# Exercise prompt
With "lime" as the search word, show every line of the material that has it.

# Input data

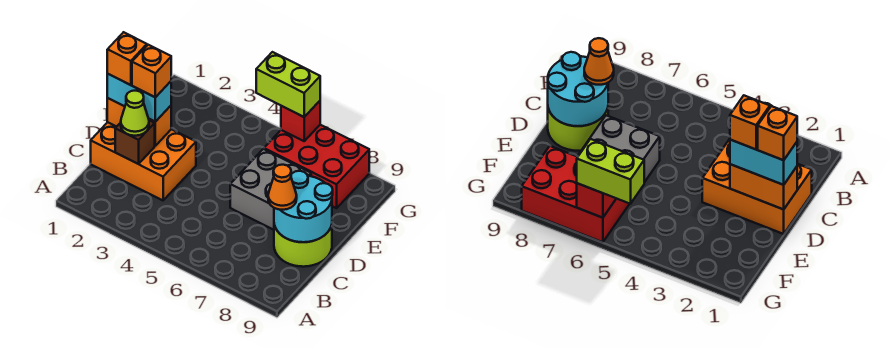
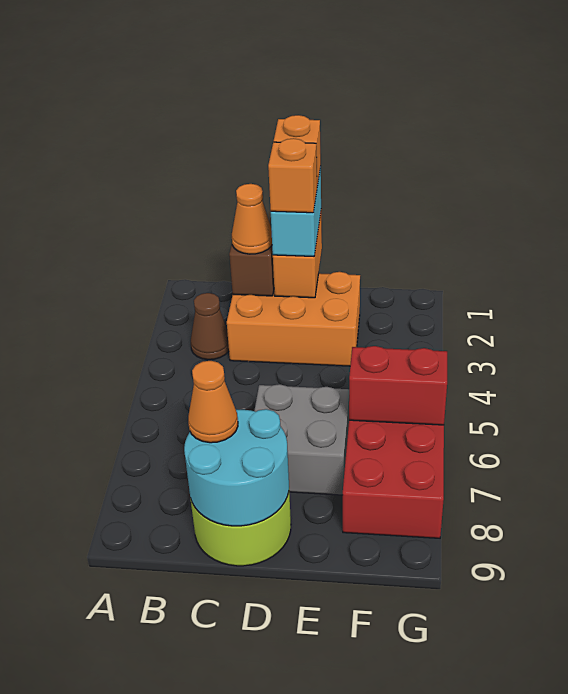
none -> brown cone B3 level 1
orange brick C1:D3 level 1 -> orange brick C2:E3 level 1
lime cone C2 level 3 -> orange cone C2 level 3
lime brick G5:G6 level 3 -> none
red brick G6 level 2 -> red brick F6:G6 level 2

==

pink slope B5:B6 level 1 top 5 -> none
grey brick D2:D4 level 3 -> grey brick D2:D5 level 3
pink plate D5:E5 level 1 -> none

==

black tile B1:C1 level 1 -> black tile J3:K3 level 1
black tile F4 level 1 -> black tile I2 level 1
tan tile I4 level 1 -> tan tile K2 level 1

# Response for this exercise
lime cone C2 level 3 -> orange cone C2 level 3
lime brick G5:G6 level 3 -> none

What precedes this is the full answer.